#### Task to carry out
After locating the line that contains "R201: 680k (5V, FILT) -> none" in the records below, write out exactly that line and each line after it through the one that contains "BT1: 7.4V (plus", and nothing else.

-- -- --

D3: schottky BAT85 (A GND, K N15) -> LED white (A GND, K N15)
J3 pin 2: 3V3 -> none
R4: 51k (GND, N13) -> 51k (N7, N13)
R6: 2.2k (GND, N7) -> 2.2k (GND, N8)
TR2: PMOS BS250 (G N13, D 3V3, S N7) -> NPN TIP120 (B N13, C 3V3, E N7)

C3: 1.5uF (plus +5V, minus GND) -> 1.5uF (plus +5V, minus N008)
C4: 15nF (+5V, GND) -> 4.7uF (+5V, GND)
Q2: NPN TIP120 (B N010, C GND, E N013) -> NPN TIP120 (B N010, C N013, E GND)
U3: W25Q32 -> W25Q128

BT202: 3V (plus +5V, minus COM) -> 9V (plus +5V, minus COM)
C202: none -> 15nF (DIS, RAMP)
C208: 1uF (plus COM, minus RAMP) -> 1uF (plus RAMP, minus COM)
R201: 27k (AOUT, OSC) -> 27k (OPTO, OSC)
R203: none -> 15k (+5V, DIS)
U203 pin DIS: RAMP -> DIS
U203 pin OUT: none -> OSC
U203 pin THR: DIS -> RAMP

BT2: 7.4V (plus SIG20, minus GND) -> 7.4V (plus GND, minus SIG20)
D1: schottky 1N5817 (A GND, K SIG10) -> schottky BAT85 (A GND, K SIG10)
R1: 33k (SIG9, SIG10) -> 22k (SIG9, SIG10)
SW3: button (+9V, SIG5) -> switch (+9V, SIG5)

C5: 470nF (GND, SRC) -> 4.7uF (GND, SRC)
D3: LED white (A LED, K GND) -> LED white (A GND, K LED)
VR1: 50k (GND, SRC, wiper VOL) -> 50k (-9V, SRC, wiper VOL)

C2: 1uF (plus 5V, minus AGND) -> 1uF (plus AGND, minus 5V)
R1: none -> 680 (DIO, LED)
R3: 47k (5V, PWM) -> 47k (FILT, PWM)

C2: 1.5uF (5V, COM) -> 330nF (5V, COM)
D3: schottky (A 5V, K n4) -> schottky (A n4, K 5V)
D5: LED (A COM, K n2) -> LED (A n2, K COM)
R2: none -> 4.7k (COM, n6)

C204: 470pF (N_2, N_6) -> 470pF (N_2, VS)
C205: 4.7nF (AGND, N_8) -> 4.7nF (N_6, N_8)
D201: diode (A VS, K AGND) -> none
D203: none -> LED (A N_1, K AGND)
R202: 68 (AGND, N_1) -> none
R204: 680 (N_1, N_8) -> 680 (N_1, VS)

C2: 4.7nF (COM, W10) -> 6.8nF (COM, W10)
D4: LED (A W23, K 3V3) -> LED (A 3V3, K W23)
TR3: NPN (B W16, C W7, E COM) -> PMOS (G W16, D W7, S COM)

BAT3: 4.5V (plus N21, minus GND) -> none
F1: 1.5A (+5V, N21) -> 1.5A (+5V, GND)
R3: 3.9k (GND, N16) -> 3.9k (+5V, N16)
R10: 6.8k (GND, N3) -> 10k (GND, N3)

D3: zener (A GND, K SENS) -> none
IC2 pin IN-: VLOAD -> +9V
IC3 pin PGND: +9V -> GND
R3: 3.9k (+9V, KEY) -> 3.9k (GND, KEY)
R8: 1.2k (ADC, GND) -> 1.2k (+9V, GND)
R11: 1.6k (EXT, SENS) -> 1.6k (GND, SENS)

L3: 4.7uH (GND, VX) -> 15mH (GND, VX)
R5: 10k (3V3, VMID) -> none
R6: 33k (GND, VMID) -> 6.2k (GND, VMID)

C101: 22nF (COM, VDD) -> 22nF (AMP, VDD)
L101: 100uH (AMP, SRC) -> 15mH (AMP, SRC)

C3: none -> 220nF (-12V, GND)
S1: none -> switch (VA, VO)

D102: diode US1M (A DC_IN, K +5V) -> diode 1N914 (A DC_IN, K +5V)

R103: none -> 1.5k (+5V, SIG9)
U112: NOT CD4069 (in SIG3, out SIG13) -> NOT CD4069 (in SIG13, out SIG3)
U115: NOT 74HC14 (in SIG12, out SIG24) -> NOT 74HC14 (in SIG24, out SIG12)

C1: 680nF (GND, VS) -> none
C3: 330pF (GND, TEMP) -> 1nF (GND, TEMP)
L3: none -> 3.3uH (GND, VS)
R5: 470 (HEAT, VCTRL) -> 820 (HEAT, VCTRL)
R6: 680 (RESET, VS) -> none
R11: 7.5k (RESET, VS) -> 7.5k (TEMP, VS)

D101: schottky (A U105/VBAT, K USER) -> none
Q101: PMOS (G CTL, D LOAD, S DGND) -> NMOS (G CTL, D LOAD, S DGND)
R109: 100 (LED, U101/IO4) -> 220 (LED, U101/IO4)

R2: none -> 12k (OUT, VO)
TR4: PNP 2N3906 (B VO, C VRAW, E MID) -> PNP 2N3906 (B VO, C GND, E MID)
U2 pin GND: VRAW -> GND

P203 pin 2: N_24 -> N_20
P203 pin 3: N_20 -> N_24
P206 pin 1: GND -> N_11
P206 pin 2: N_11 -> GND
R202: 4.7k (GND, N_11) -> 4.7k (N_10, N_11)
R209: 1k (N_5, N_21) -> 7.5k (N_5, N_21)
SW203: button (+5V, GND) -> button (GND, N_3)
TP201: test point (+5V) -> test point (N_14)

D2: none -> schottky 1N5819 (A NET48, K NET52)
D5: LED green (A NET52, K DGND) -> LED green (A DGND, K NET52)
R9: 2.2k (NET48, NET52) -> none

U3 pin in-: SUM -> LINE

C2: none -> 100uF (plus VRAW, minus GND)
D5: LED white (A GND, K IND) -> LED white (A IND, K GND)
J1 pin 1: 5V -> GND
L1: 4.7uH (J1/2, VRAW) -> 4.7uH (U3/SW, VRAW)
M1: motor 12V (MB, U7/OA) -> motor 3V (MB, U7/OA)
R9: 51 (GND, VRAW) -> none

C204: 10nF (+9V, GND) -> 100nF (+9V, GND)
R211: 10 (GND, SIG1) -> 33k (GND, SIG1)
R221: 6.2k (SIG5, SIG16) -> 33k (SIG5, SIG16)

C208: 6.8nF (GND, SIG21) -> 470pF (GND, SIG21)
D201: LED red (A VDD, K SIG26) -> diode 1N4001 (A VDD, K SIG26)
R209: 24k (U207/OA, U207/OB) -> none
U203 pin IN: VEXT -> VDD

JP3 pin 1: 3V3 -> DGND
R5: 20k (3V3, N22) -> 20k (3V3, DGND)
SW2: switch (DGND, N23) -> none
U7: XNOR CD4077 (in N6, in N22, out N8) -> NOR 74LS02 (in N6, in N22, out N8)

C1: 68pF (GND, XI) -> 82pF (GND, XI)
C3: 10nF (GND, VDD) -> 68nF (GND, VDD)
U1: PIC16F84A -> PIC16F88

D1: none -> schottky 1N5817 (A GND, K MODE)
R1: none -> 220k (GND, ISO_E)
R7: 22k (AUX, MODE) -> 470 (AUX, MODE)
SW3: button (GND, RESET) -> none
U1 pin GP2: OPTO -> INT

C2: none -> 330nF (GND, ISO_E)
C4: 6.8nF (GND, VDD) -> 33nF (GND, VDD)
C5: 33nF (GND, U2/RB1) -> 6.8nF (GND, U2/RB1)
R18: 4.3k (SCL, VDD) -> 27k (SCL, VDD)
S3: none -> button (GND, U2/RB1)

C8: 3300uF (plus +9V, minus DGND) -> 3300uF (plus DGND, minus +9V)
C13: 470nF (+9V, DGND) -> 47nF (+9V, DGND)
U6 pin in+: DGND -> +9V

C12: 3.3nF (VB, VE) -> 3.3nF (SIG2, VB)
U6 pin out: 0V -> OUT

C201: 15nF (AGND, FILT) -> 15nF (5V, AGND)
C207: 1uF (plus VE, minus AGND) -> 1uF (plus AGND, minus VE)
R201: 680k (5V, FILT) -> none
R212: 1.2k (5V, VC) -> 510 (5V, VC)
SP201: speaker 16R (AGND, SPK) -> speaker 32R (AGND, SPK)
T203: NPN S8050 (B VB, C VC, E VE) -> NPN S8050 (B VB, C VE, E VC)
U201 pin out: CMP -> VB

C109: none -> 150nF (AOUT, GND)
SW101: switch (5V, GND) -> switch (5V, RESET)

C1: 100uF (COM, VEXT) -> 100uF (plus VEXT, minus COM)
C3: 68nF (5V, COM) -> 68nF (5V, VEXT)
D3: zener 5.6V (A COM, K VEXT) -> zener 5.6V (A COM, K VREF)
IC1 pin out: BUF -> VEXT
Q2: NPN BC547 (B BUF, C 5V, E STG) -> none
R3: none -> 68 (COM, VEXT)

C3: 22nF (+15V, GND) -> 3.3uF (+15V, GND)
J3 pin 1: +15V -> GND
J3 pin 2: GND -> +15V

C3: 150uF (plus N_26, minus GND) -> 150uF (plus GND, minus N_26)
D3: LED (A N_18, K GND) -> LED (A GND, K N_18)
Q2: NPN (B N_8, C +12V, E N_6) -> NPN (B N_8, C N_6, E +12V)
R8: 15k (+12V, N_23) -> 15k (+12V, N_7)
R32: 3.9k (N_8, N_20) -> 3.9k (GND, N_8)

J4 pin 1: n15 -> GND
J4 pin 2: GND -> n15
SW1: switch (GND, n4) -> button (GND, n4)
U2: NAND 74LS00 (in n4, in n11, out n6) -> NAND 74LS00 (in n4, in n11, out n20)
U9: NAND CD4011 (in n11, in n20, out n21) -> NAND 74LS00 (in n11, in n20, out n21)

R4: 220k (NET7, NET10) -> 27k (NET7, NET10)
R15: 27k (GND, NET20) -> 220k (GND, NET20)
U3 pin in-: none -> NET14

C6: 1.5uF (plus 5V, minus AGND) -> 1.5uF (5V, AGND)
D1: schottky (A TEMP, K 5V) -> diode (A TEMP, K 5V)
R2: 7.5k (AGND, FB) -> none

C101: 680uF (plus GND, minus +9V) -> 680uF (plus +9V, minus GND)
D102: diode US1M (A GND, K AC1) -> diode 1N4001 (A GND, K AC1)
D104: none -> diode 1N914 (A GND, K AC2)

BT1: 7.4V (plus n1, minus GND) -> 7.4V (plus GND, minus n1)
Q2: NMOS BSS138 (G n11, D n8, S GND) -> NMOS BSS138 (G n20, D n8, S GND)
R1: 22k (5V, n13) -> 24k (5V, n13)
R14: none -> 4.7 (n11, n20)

-- -- --

#### Finished task
R201: 680k (5V, FILT) -> none
R212: 1.2k (5V, VC) -> 510 (5V, VC)
SP201: speaker 16R (AGND, SPK) -> speaker 32R (AGND, SPK)
T203: NPN S8050 (B VB, C VC, E VE) -> NPN S8050 (B VB, C VE, E VC)
U201 pin out: CMP -> VB

C109: none -> 150nF (AOUT, GND)
SW101: switch (5V, GND) -> switch (5V, RESET)

C1: 100uF (COM, VEXT) -> 100uF (plus VEXT, minus COM)
C3: 68nF (5V, COM) -> 68nF (5V, VEXT)
D3: zener 5.6V (A COM, K VEXT) -> zener 5.6V (A COM, K VREF)
IC1 pin out: BUF -> VEXT
Q2: NPN BC547 (B BUF, C 5V, E STG) -> none
R3: none -> 68 (COM, VEXT)

C3: 22nF (+15V, GND) -> 3.3uF (+15V, GND)
J3 pin 1: +15V -> GND
J3 pin 2: GND -> +15V

C3: 150uF (plus N_26, minus GND) -> 150uF (plus GND, minus N_26)
D3: LED (A N_18, K GND) -> LED (A GND, K N_18)
Q2: NPN (B N_8, C +12V, E N_6) -> NPN (B N_8, C N_6, E +12V)
R8: 15k (+12V, N_23) -> 15k (+12V, N_7)
R32: 3.9k (N_8, N_20) -> 3.9k (GND, N_8)

J4 pin 1: n15 -> GND
J4 pin 2: GND -> n15
SW1: switch (GND, n4) -> button (GND, n4)
U2: NAND 74LS00 (in n4, in n11, out n6) -> NAND 74LS00 (in n4, in n11, out n20)
U9: NAND CD4011 (in n11, in n20, out n21) -> NAND 74LS00 (in n11, in n20, out n21)

R4: 220k (NET7, NET10) -> 27k (NET7, NET10)
R15: 27k (GND, NET20) -> 220k (GND, NET20)
U3 pin in-: none -> NET14

C6: 1.5uF (plus 5V, minus AGND) -> 1.5uF (5V, AGND)
D1: schottky (A TEMP, K 5V) -> diode (A TEMP, K 5V)
R2: 7.5k (AGND, FB) -> none

C101: 680uF (plus GND, minus +9V) -> 680uF (plus +9V, minus GND)
D102: diode US1M (A GND, K AC1) -> diode 1N4001 (A GND, K AC1)
D104: none -> diode 1N914 (A GND, K AC2)

BT1: 7.4V (plus n1, minus GND) -> 7.4V (plus GND, minus n1)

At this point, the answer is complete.